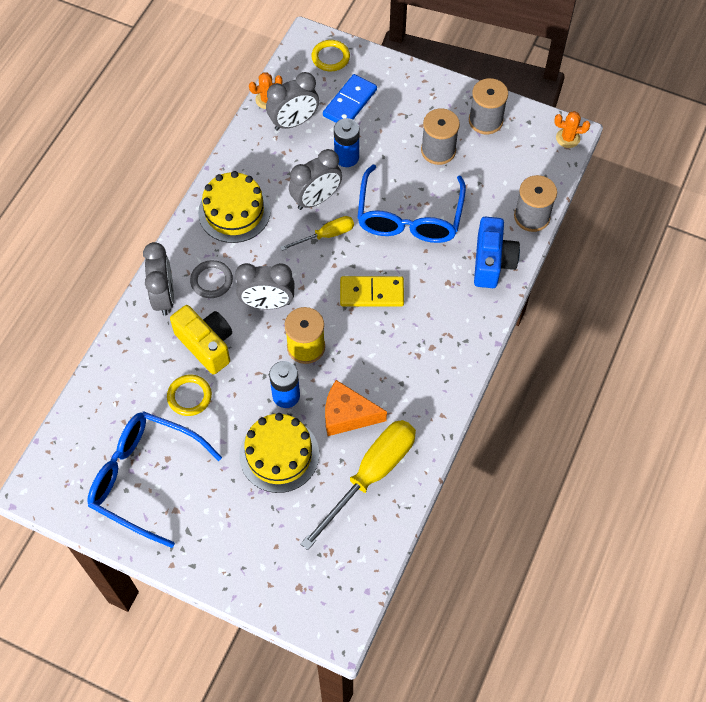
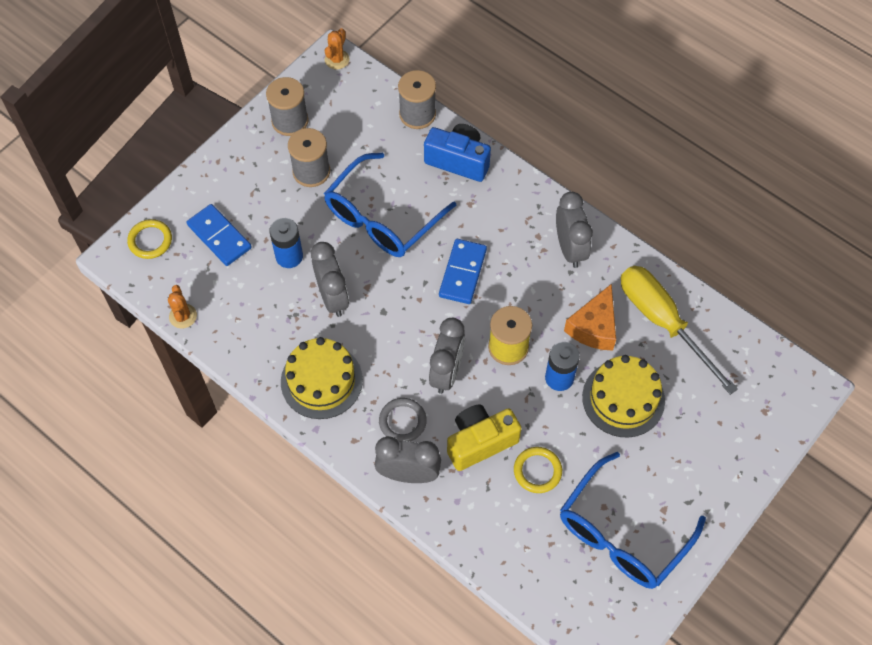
camera: 75 degrees left, 0 degrees up
grey clock [266,72,319,130] -> grey clock moved to [556,192,593,268]
yellow screwdriver [280,216,354,251] -> none
yellow domino [340,276,404,307] -> blue domino [439,239,487,304]
blue glasses [357,165,466,243] -> blue glasses turned 105 degrees clockwise [324,153,456,257]

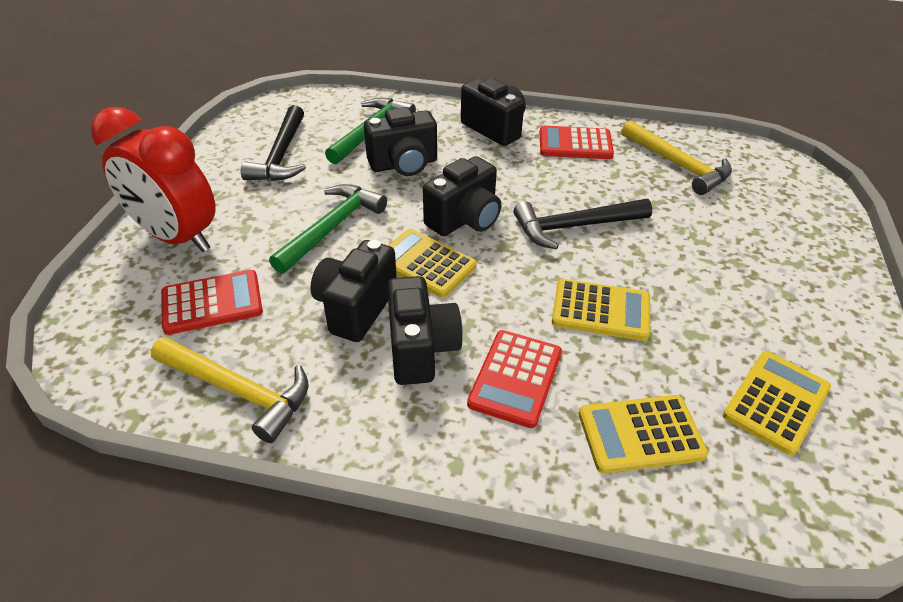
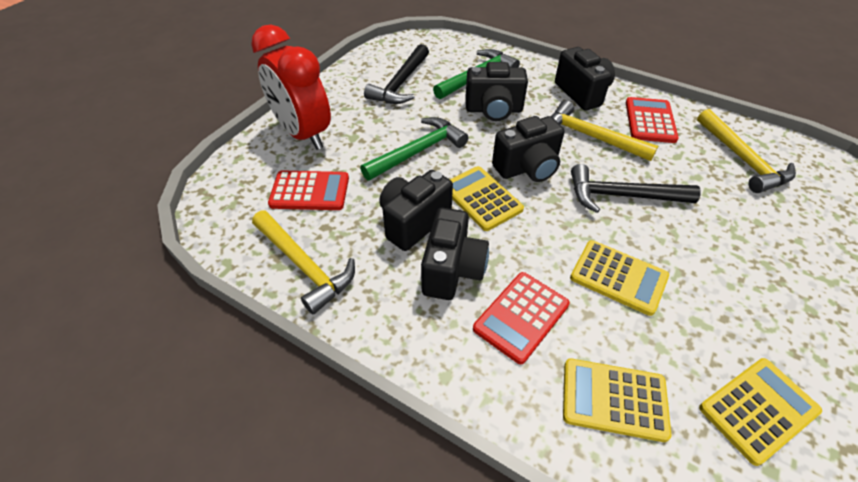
camera: 20 degrees right, 5 degrees up
red calculator [540,126,614,159] -> red calculator turned 75 degrees clockwise [626,97,679,143]
none -> yellow hammer [551,100,658,161]

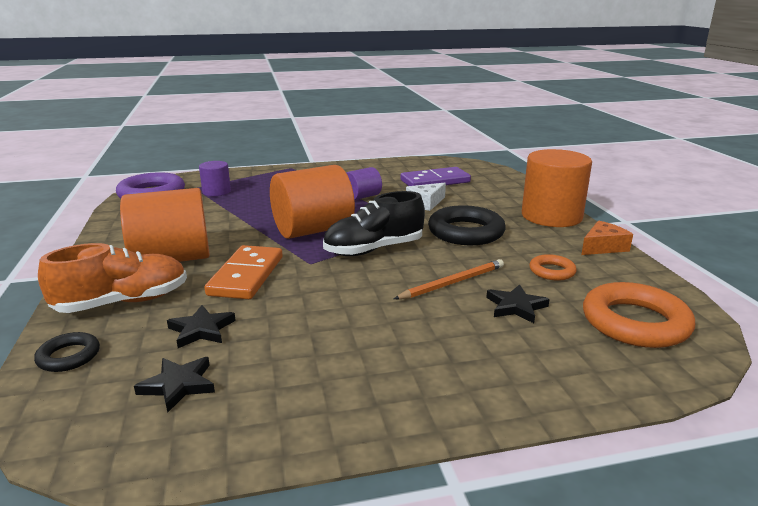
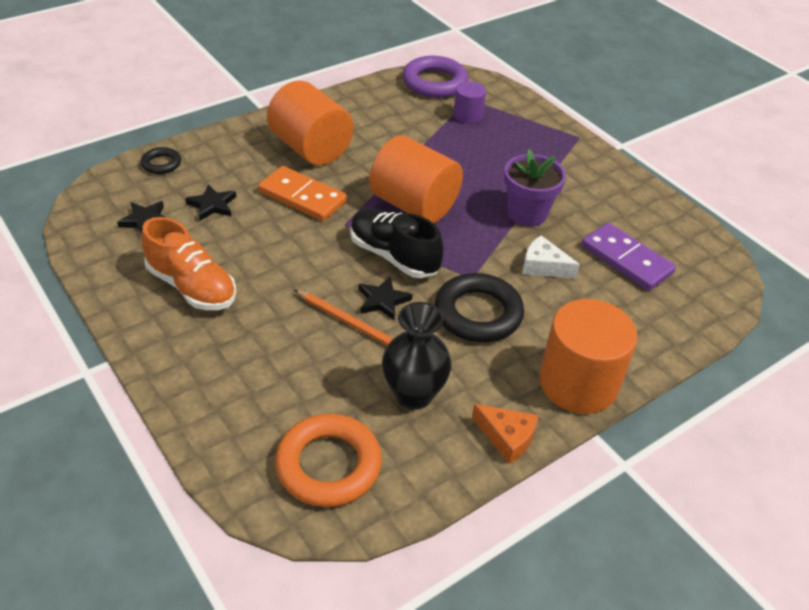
camera: 65 degrees right, 20 degrees up
orange shoe [38,243,187,313] -> orange shoe moved to [141,217,236,310]
orange domino [204,245,283,299] -> orange domino turned 45 degrees clockwise [258,166,347,221]
purple cylinder [346,167,382,200] -> purple flower pot [504,149,566,227]
black star [486,284,550,323] -> black star moved to [359,276,413,320]
orange ring [529,254,577,281] -> black vase [382,302,452,410]

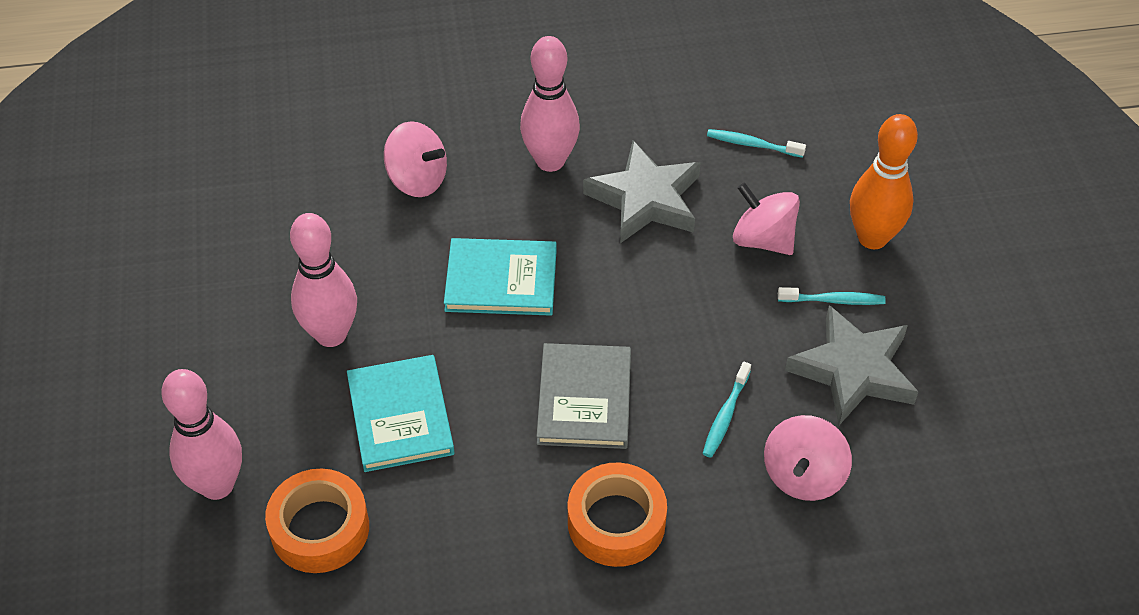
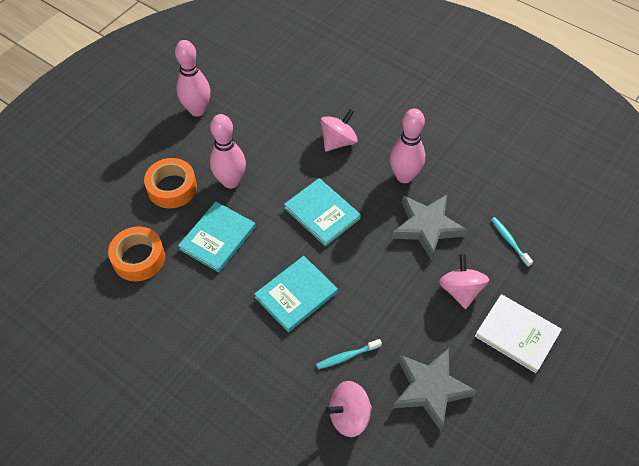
camera: 45 degrees right, 5 degrees up
pink bowling pin [161,369,242,500] -> pink bowling pin moved to [175,40,210,117]
pink spinning top [384,121,447,197] -> pink spinning top turned 120 degrees counterclockwise [320,109,358,152]
grey book [536,343,631,449] -> turquoise book [254,256,338,332]
orange tape [568,463,667,567] -> orange tape moved to [144,158,197,208]
turquoise toothbrush [778,287,886,305] -> none
orange bowling pin [850,114,918,249] -> white book [475,294,562,373]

_Exercise directions_
Retype exactly the lines from the one containing "orange tape [568,463,667,567]" through the end of the data. Add nothing.

_Problem solution_
orange tape [568,463,667,567] -> orange tape moved to [144,158,197,208]
turquoise toothbrush [778,287,886,305] -> none
orange bowling pin [850,114,918,249] -> white book [475,294,562,373]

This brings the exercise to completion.